THE TASK =>
Search the material for "slope" and show all lines that contain it.

GIVEN RECORDS =>
---*---

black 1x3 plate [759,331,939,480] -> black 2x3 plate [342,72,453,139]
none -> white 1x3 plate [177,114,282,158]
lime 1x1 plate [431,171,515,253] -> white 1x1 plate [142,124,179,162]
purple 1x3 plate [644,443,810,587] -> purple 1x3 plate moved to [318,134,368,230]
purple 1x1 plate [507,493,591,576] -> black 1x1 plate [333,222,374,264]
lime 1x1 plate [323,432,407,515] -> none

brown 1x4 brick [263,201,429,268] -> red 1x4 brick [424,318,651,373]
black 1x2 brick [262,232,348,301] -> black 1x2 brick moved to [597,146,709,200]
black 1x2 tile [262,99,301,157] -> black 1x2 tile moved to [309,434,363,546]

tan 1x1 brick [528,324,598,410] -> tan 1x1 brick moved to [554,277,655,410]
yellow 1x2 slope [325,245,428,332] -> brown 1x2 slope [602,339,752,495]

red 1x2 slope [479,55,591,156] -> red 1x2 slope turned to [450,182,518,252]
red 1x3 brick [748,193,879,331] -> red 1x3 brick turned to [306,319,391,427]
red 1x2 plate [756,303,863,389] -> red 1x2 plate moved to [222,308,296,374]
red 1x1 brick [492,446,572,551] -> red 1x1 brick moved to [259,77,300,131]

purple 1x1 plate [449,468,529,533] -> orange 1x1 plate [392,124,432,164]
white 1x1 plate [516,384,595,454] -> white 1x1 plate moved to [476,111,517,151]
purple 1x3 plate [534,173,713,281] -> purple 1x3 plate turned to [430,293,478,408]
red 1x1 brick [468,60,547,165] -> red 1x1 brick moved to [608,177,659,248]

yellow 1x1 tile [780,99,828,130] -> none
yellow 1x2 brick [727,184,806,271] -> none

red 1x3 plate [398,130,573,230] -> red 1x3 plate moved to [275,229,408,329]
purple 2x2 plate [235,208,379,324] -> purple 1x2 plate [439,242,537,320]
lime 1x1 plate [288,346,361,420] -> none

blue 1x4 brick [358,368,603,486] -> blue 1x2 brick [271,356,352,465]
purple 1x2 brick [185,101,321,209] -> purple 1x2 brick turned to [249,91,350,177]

---*---

SOLUTION TO THIS PROBLEM =>
yellow 1x2 slope [325,245,428,332] -> brown 1x2 slope [602,339,752,495]
red 1x2 slope [479,55,591,156] -> red 1x2 slope turned to [450,182,518,252]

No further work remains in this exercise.